# Required action
Repeat only the lines below from the one containing "C205: 330nF (GND, VA) -> 330nF (GND, NET3)" through the one containing "R202: 39k (NET11, VA) -> 1.3k (NET11, VA)", inclusive, exactly as written.

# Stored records
Segment Open
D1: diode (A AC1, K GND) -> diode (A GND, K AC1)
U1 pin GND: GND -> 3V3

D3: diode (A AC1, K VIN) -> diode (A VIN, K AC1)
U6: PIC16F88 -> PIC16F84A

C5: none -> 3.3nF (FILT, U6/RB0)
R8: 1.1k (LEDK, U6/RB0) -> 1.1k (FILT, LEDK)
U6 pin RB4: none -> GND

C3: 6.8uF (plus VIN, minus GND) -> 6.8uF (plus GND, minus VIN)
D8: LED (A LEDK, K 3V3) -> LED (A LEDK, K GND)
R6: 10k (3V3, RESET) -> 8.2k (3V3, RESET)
Segment Closed
Segment Open
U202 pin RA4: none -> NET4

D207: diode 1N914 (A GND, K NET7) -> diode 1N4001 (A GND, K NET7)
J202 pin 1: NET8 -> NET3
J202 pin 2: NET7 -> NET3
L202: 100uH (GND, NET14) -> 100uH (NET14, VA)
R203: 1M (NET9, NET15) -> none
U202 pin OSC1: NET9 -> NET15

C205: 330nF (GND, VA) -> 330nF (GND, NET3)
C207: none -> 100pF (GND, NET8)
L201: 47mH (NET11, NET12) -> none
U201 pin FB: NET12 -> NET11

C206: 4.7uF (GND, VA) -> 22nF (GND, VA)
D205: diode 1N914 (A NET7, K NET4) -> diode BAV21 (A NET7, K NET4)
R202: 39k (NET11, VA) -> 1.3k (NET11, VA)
Segment Closed
Segment Open
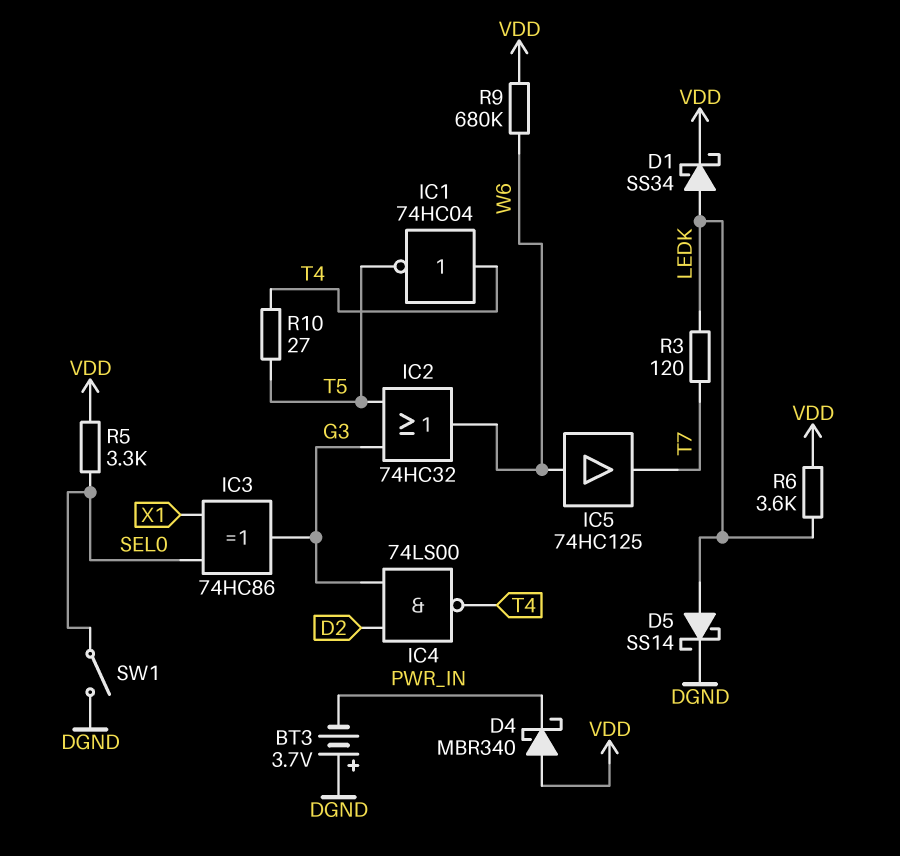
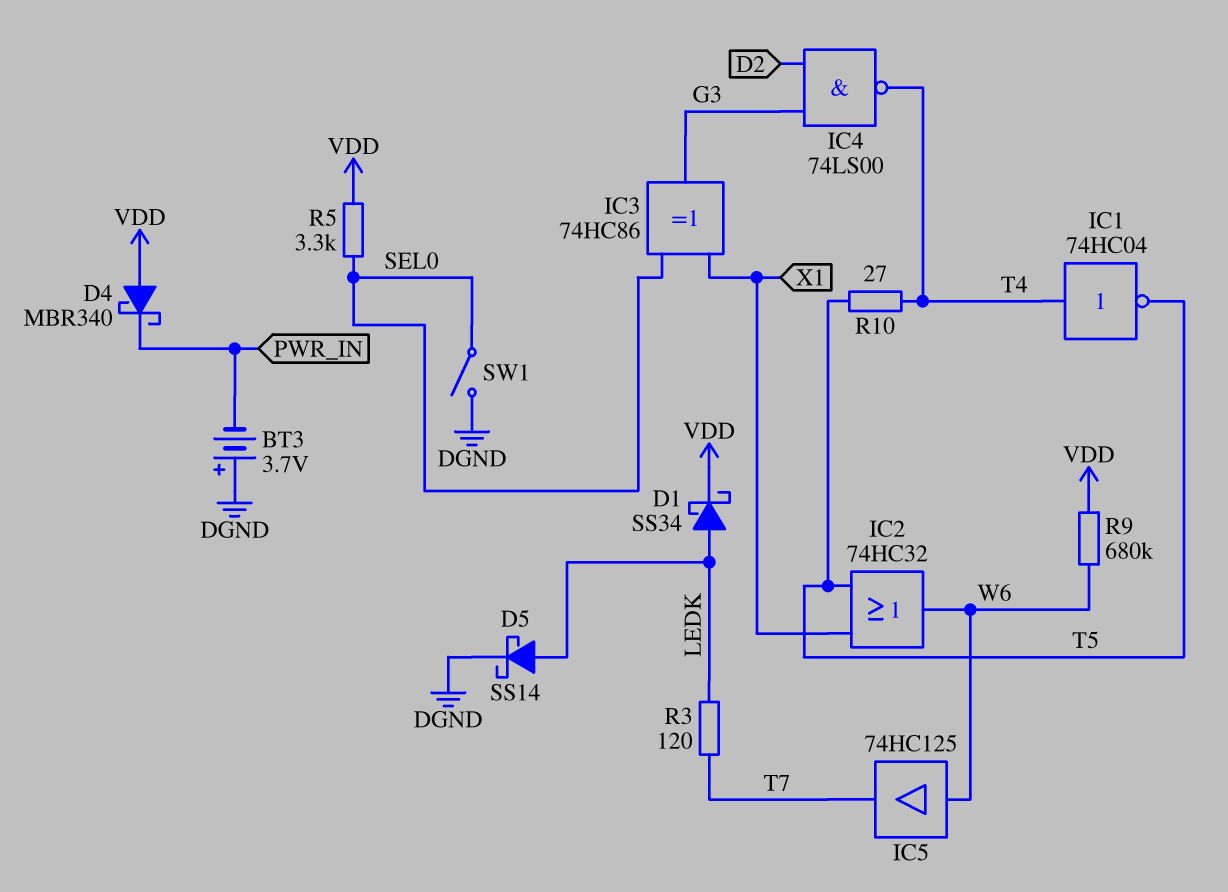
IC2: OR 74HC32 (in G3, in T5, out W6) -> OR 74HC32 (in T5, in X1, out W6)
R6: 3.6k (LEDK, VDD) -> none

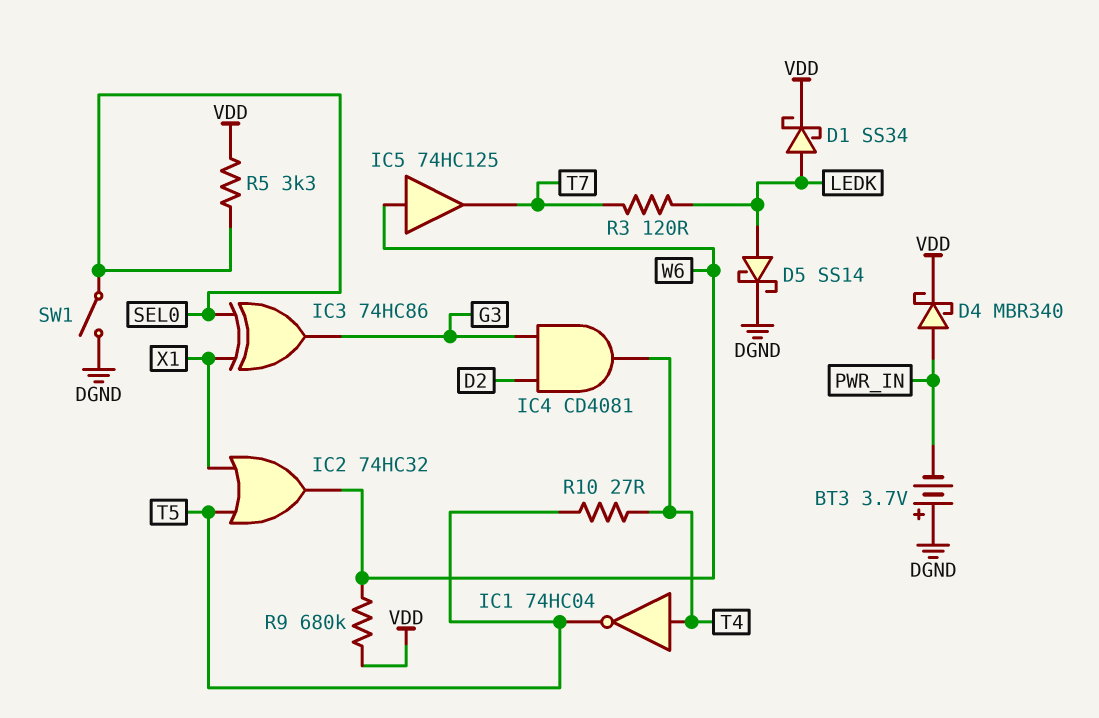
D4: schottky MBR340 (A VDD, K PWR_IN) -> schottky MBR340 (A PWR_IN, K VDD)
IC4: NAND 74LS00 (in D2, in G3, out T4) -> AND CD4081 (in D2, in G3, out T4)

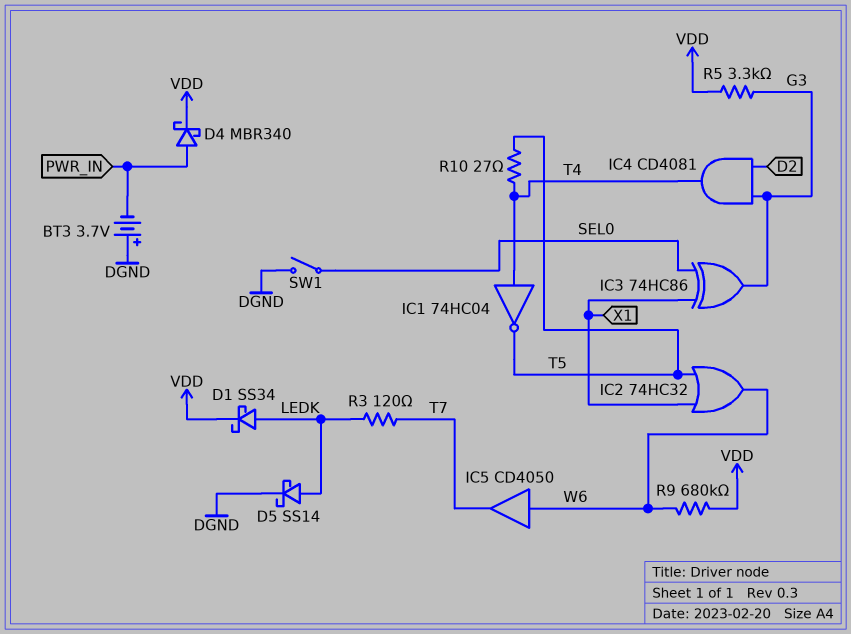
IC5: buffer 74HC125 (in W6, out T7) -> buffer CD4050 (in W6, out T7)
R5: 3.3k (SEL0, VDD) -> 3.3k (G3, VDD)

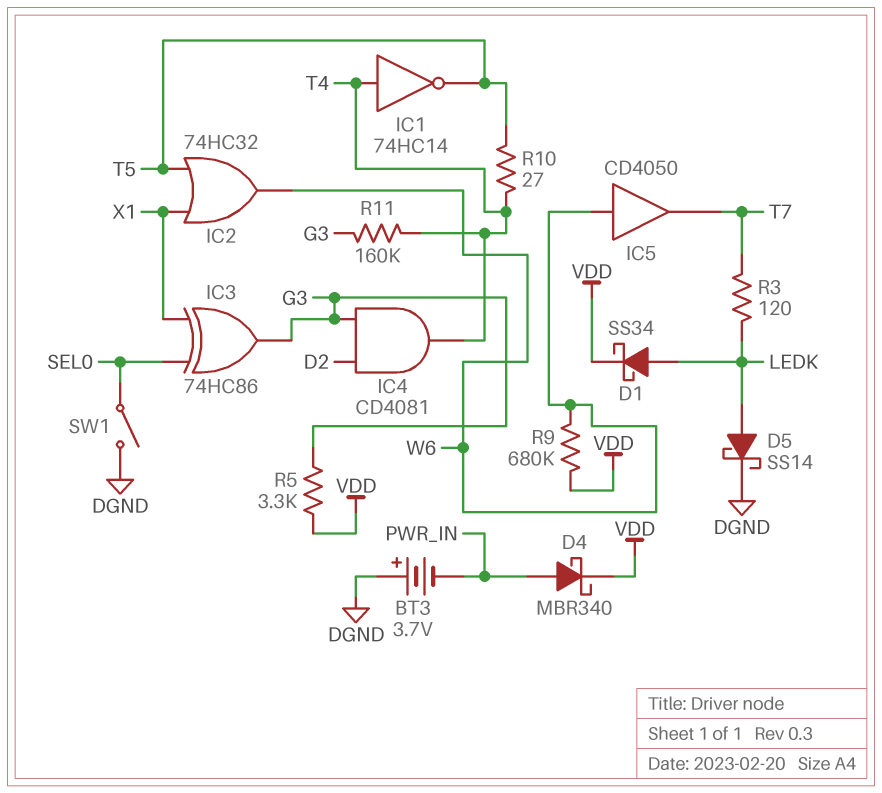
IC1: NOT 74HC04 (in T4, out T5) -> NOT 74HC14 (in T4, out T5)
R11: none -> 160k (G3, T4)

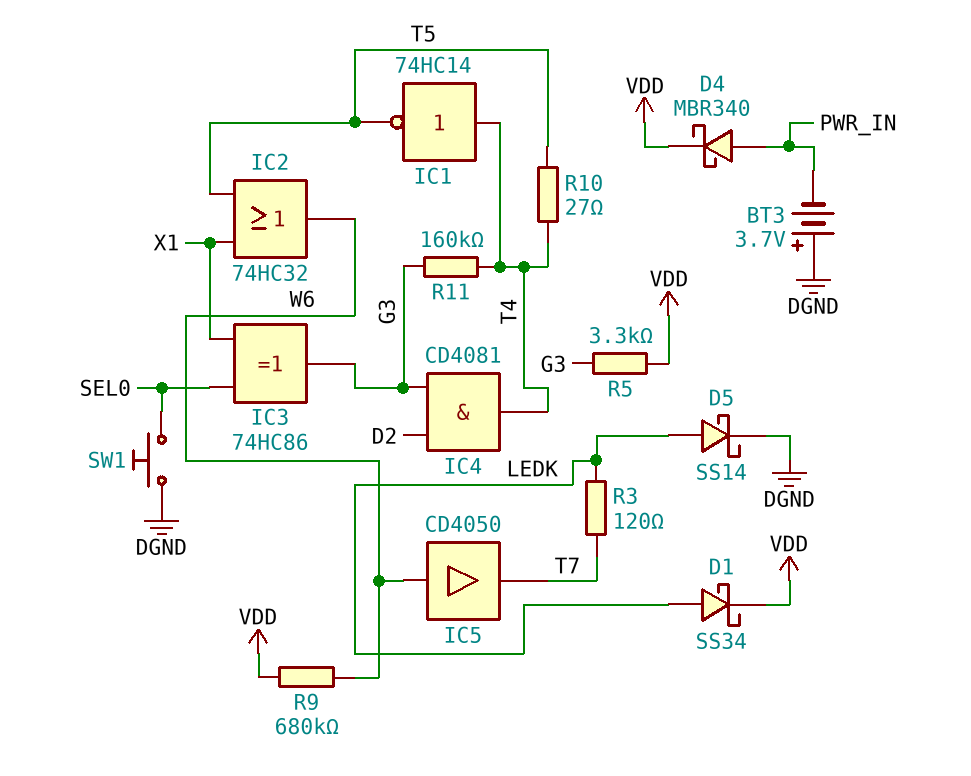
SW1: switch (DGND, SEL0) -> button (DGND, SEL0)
Segment Closed
# Solution
C205: 330nF (GND, VA) -> 330nF (GND, NET3)
C207: none -> 100pF (GND, NET8)
L201: 47mH (NET11, NET12) -> none
U201 pin FB: NET12 -> NET11

C206: 4.7uF (GND, VA) -> 22nF (GND, VA)
D205: diode 1N914 (A NET7, K NET4) -> diode BAV21 (A NET7, K NET4)
R202: 39k (NET11, VA) -> 1.3k (NET11, VA)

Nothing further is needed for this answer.